→ **What is needed**
Write out the data in full, exactly as shown.

Records supplied section start

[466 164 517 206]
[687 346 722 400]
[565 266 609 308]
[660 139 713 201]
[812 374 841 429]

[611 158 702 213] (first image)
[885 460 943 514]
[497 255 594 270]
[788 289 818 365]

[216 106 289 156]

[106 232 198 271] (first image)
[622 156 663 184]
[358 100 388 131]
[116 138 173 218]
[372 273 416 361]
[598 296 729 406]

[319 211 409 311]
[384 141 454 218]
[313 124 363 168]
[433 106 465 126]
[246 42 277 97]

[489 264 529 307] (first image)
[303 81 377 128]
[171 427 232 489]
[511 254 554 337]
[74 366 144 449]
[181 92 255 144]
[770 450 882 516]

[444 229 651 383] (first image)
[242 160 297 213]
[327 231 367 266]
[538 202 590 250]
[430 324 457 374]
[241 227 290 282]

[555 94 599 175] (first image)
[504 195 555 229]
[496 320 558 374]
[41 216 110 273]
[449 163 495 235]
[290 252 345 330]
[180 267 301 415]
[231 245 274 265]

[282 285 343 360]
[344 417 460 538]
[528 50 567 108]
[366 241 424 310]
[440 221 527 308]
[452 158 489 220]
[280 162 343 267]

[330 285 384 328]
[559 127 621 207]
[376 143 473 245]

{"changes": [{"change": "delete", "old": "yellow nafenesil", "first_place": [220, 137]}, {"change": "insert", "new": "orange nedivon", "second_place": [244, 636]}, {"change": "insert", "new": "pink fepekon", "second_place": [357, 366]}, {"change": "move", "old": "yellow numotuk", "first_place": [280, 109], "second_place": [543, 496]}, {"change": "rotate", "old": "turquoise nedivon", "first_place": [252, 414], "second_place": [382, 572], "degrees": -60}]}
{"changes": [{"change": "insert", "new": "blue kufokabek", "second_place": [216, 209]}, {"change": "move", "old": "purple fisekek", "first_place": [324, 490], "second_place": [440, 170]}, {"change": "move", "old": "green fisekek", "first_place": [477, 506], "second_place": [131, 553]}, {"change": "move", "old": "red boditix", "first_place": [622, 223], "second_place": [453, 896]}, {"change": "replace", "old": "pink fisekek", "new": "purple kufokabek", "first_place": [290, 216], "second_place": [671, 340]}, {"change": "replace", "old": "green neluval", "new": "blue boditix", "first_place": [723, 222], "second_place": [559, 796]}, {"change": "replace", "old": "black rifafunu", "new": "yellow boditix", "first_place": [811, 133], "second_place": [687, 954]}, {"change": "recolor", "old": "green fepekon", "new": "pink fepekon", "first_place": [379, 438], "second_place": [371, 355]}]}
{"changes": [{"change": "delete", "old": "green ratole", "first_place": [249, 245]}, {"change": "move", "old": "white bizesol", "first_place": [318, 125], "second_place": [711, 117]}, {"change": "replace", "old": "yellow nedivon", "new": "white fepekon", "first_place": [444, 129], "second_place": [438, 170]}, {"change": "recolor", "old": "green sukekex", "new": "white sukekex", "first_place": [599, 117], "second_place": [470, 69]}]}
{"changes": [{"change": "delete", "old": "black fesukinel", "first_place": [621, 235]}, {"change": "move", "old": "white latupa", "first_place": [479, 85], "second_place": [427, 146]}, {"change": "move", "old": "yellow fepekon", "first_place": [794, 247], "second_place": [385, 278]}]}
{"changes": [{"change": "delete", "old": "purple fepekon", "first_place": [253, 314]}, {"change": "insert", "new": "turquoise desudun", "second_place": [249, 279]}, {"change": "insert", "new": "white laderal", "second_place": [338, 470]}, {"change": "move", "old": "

Records supplied section end

→ **Task response**
[466 164 517 206]
[687 346 722 400]
[565 266 609 308]
[660 139 713 201]
[812 374 841 429]

[611 158 702 213] (first image)
[885 460 943 514]
[497 255 594 270]
[788 289 818 365]

[216 106 289 156]

[106 232 198 271] (first image)
[622 156 663 184]
[358 100 388 131]
[116 138 173 218]
[372 273 416 361]
[598 296 729 406]

[319 211 409 311]
[384 141 454 218]
[313 124 363 168]
[433 106 465 126]
[246 42 277 97]

[489 264 529 307] (first image)
[303 81 377 128]
[171 427 232 489]
[511 254 554 337]
[74 366 144 449]
[181 92 255 144]
[770 450 882 516]

[444 229 651 383] (first image)
[242 160 297 213]
[327 231 367 266]
[538 202 590 250]
[430 324 457 374]
[241 227 290 282]

[555 94 599 175] (first image)
[504 195 555 229]
[496 320 558 374]
[41 216 110 273]
[449 163 495 235]
[290 252 345 330]
[180 267 301 415]
[231 245 274 265]

[282 285 343 360]
[344 417 460 538]
[528 50 567 108]
[366 241 424 310]
[440 221 527 308]
[452 158 489 220]
[280 162 343 267]

[330 285 384 328]
[559 127 621 207]
[376 143 473 245]

{"changes": [{"change": "delete", "old": "yellow nafenesil", "first_place": [220, 137]}, {"change": "insert", "new": "orange nedivon", "second_place": [244, 636]}, {"change": "insert", "new": "pink fepekon", "second_place": [357, 366]}, {"change": "move", "old": "yellow numotuk", "first_place": [280, 109], "second_place": [543, 496]}, {"change": "rotate", "old": "turquoise nedivon", "first_place": [252, 414], "second_place": [382, 572], "degrees": -60}]}
{"changes": [{"change": "insert", "new": "blue kufokabek", "second_place": [216, 209]}, {"change": "move", "old": "purple fisekek", "first_place": [324, 490], "second_place": [440, 170]}, {"change": "move", "old": "green fisekek", "first_place": [477, 506], "second_place": [131, 553]}, {"change": "move", "old": "red boditix", "first_place": [622, 223], "second_place": [453, 896]}, {"change": "replace", "old": "pink fisekek", "new": "purple kufokabek", "first_place": [290, 216], "second_place": [671, 340]}, {"change": "replace", "old": "green neluval", "new": "blue boditix", "first_place": [723, 222], "second_place": [559, 796]}, {"change": "replace", "old": "black rifafunu", "new": "yellow boditix", "first_place": [811, 133], "second_place": [687, 954]}, {"change": "recolor", "old": "green fepekon", "new": "pink fepekon", "first_place": [379, 438], "second_place": [371, 355]}]}
{"changes": [{"change": "delete", "old": "green ratole", "first_place": [249, 245]}, {"change": "move", "old": "white bizesol", "first_place": [318, 125], "second_place": [711, 117]}, {"change": "replace", "old": "yellow nedivon", "new": "white fepekon", "first_place": [444, 129], "second_place": [438, 170]}, {"change": "recolor", "old": "green sukekex", "new": "white sukekex", "first_place": [599, 117], "second_place": [470, 69]}]}
{"changes": [{"change": "delete", "old": "black fesukinel", "first_place": [621, 235]}, {"change": "move", "old": "white latupa", "first_place": [479, 85], "second_place": [427, 146]}, {"change": "move", "old": "yellow fepekon", "first_place": [794, 247], "second_place": [385, 278]}]}
{"changes": [{"change": "delete", "old": "purple fepekon", "first_place": [253, 314]}, {"change": "insert", "new": "turquoise desudun", "second_place": [249, 279]}, {"change": "insert", "new": "white laderal", "second_place": [338, 470]}, {"change": "move", "old": "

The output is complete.